## [Required action]
An exact copy of all the records is the expected answer.

Collection entries
┄┄┄┄┄┄
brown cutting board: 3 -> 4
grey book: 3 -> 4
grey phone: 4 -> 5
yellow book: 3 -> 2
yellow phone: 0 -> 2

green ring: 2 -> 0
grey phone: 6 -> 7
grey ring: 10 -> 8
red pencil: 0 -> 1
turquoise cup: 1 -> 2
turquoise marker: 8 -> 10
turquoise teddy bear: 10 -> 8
┄┄┄┄┄┄
## [Exercise solution]
brown cutting board: 3 -> 4
grey book: 3 -> 4
grey phone: 4 -> 5
yellow book: 3 -> 2
yellow phone: 0 -> 2

green ring: 2 -> 0
grey phone: 6 -> 7
grey ring: 10 -> 8
red pencil: 0 -> 1
turquoise cup: 1 -> 2
turquoise marker: 8 -> 10
turquoise teddy bear: 10 -> 8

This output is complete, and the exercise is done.